- _PROVIDED RECORDS_:

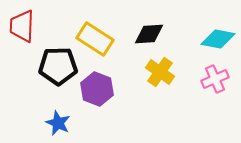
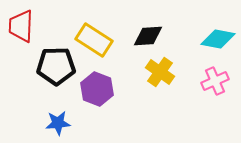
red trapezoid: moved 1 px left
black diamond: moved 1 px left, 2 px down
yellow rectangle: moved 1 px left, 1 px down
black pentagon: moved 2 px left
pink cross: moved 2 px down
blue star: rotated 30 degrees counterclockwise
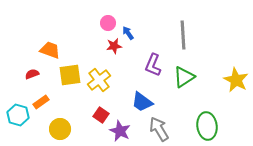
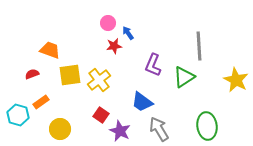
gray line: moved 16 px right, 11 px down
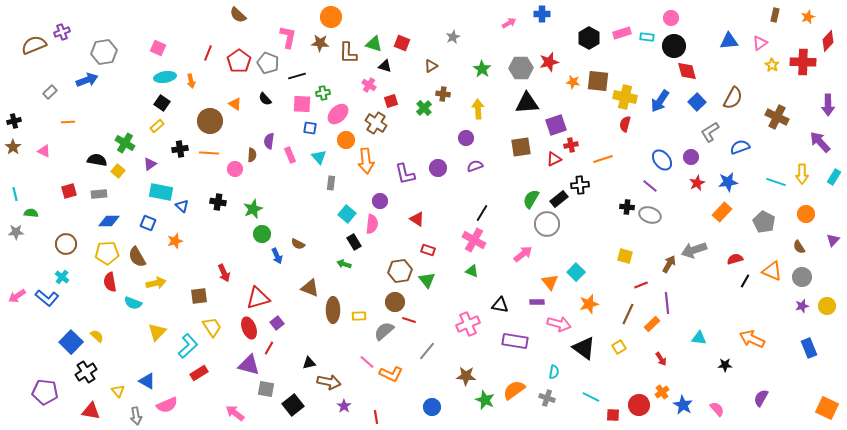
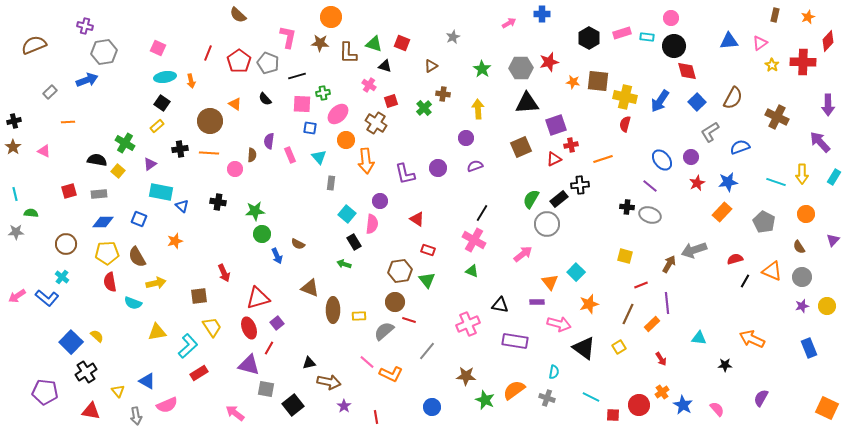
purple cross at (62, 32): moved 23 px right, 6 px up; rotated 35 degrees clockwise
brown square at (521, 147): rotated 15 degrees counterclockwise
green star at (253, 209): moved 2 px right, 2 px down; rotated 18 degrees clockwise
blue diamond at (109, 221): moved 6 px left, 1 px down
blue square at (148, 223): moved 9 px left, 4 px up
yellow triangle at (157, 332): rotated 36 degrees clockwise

* * *

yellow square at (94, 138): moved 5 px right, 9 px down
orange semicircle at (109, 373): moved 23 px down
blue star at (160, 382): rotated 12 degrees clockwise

- _DIRECTIONS_: Nothing but a number should be given: the count of lines in the data above with the word "diamond".

- _TASK SOLUTION_: 2